> **Material for this task**

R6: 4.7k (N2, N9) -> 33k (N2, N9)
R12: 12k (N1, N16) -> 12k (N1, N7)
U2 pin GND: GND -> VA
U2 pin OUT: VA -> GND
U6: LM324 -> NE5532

---

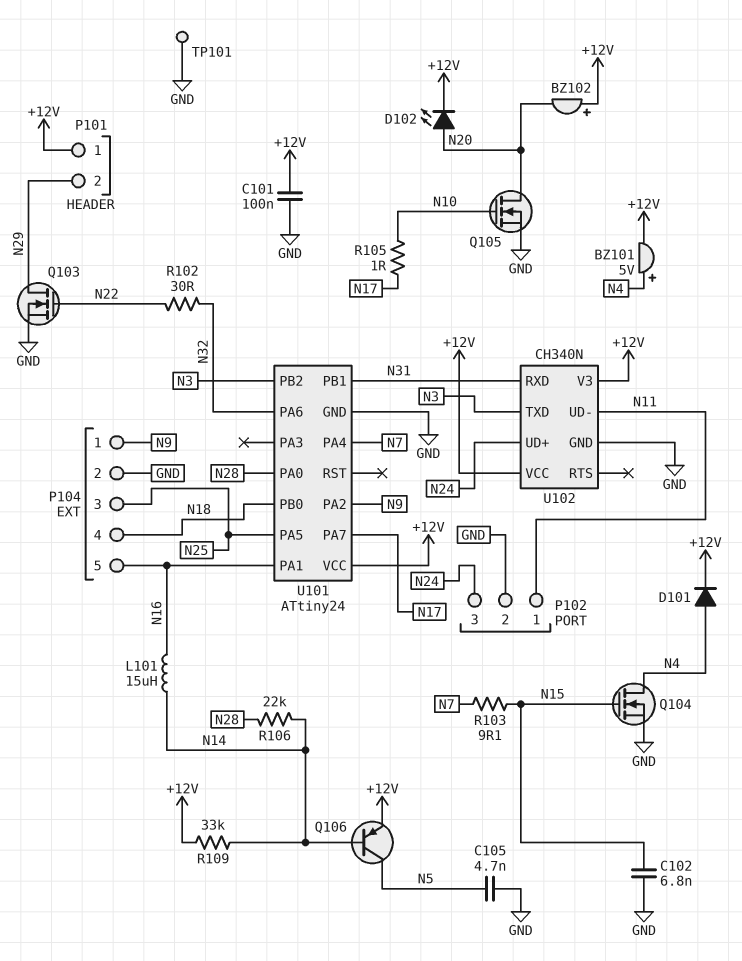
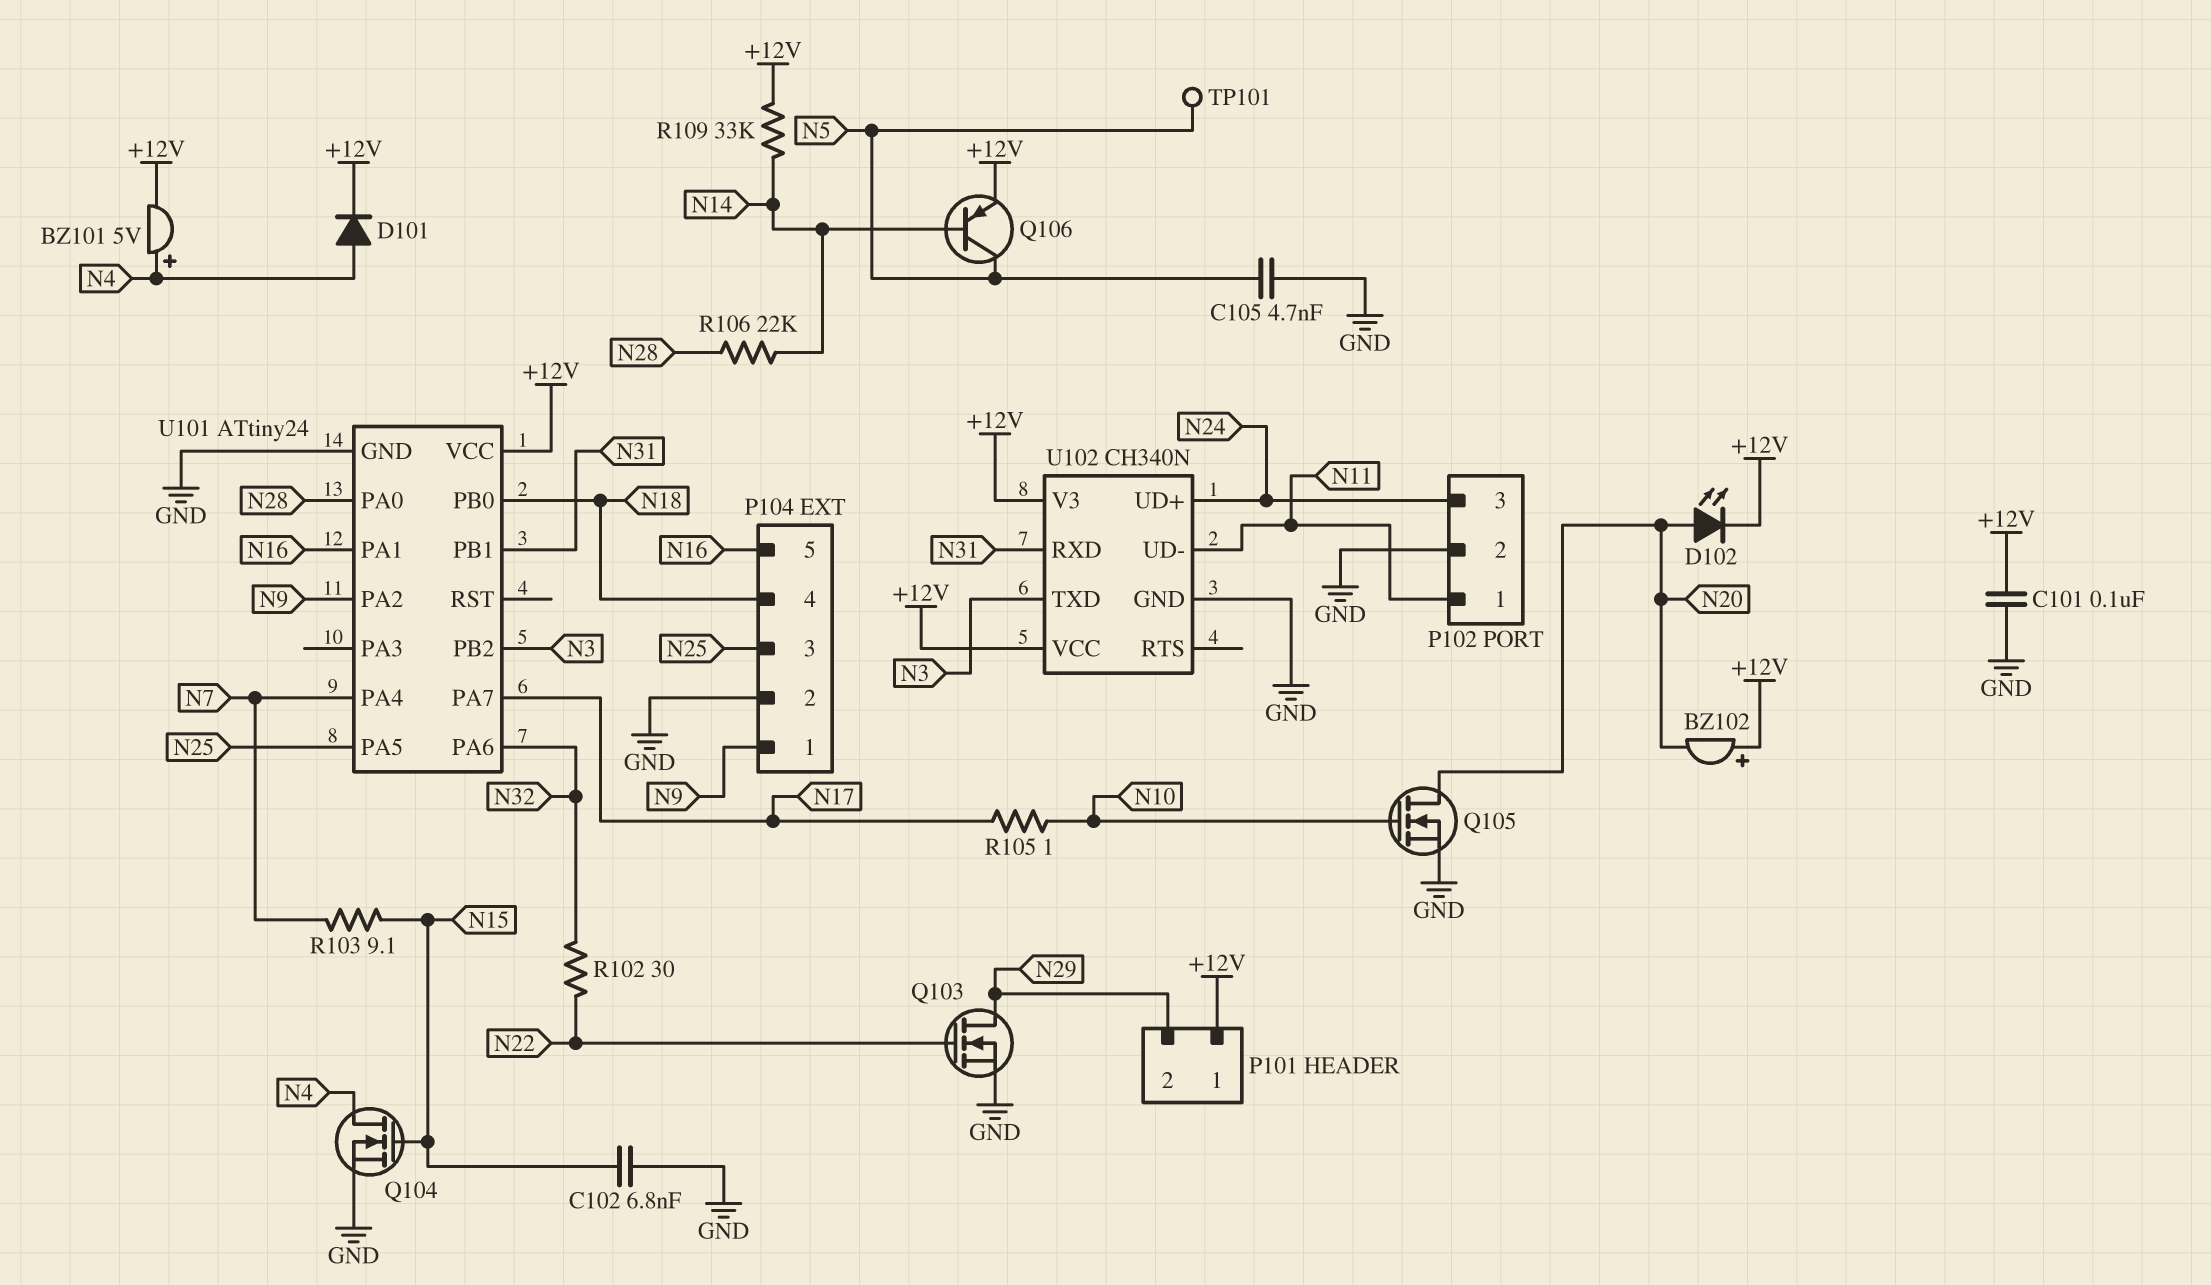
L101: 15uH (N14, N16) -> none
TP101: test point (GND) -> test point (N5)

> **Your objective**
Look back at the data above. Transcribe exactly the lines starting at the line that contains "L101: 15uH (N14, N16) -> none" and ending at the line that contains "TP101: test point (GND) -> test point (N5)".

> **Output of the exercise**
L101: 15uH (N14, N16) -> none
TP101: test point (GND) -> test point (N5)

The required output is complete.